- _Recorded information_:
*-*-*

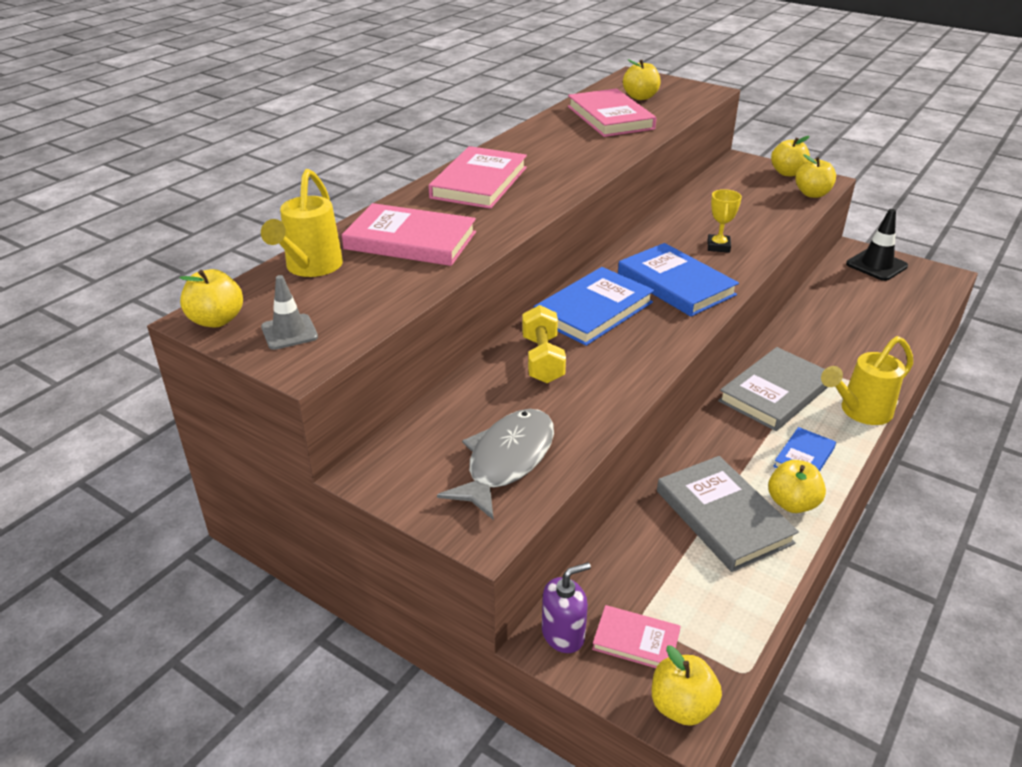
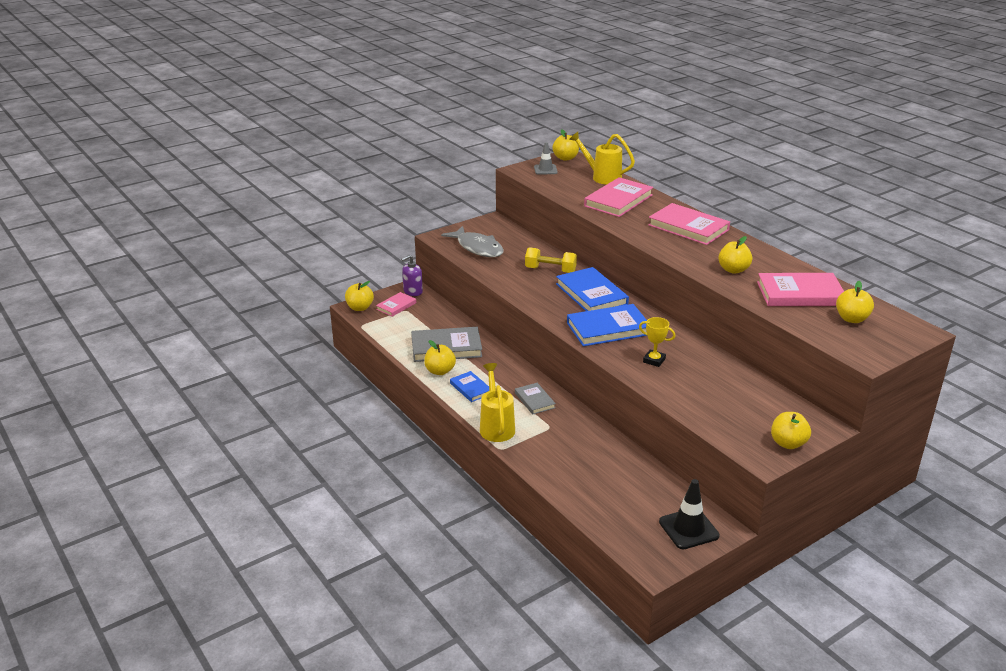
camera: 110 degrees right, 5 degrees down
(563, 634) = (413, 291): purple soap dispenser -> purple soap dispenser turned 60 degrees clockwise
(775, 393) = (534, 400): grey book -> grey book, size x0.55
(812, 194) = (735, 440): yellow apple -> yellow apple (733, 270)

*-*-*

- _Your instructions_:
Return each line of the data above that includes the word "degrees".

- _Solution_:
camera: 110 degrees right, 5 degrees down
(563, 634) = (413, 291): purple soap dispenser -> purple soap dispenser turned 60 degrees clockwise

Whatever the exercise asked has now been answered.